Repeat exactly the lines below that lie between the line with "(317, 352) = (636, 659): blue" and the line with "(579, 217) = (725, 428): pink", counting both of those lines as part of the answer.

Entries taken from a collection:
↓↓↓

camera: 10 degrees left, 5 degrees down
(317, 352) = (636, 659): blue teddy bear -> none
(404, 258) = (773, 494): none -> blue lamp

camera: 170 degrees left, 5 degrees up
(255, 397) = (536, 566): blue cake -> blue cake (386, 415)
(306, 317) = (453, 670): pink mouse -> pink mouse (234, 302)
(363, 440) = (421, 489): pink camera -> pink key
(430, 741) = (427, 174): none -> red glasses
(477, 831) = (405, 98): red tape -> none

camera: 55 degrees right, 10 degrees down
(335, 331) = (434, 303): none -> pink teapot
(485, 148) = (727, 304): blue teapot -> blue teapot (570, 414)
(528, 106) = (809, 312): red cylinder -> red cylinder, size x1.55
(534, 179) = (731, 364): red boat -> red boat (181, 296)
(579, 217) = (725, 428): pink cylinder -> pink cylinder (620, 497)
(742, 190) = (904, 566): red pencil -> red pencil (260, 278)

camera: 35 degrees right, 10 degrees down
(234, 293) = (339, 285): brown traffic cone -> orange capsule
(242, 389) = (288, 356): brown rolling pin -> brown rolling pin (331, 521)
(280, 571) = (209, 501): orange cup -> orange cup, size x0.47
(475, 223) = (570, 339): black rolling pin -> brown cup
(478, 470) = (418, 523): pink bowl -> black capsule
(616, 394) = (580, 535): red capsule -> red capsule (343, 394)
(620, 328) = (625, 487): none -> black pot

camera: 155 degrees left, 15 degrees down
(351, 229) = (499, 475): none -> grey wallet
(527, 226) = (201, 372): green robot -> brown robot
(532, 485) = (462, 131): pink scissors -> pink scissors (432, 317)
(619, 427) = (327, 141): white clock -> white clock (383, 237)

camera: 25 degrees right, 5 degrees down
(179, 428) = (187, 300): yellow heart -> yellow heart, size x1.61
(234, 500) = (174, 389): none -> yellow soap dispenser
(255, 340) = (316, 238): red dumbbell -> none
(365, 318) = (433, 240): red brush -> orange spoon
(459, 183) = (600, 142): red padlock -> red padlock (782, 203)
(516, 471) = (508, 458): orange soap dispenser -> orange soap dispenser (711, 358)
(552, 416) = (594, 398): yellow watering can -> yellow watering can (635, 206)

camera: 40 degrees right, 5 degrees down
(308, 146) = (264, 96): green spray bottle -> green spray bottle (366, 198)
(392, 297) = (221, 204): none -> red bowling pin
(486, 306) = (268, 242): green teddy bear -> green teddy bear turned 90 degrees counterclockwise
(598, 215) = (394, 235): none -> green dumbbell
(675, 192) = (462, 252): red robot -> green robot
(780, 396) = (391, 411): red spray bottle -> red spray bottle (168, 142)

↑↑↑

WRITTEN ANSWER:
(317, 352) = (636, 659): blue teddy bear -> none
(404, 258) = (773, 494): none -> blue lamp

camera: 170 degrees left, 5 degrees up
(255, 397) = (536, 566): blue cake -> blue cake (386, 415)
(306, 317) = (453, 670): pink mouse -> pink mouse (234, 302)
(363, 440) = (421, 489): pink camera -> pink key
(430, 741) = (427, 174): none -> red glasses
(477, 831) = (405, 98): red tape -> none

camera: 55 degrees right, 10 degrees down
(335, 331) = (434, 303): none -> pink teapot
(485, 148) = (727, 304): blue teapot -> blue teapot (570, 414)
(528, 106) = (809, 312): red cylinder -> red cylinder, size x1.55
(534, 179) = (731, 364): red boat -> red boat (181, 296)
(579, 217) = (725, 428): pink cylinder -> pink cylinder (620, 497)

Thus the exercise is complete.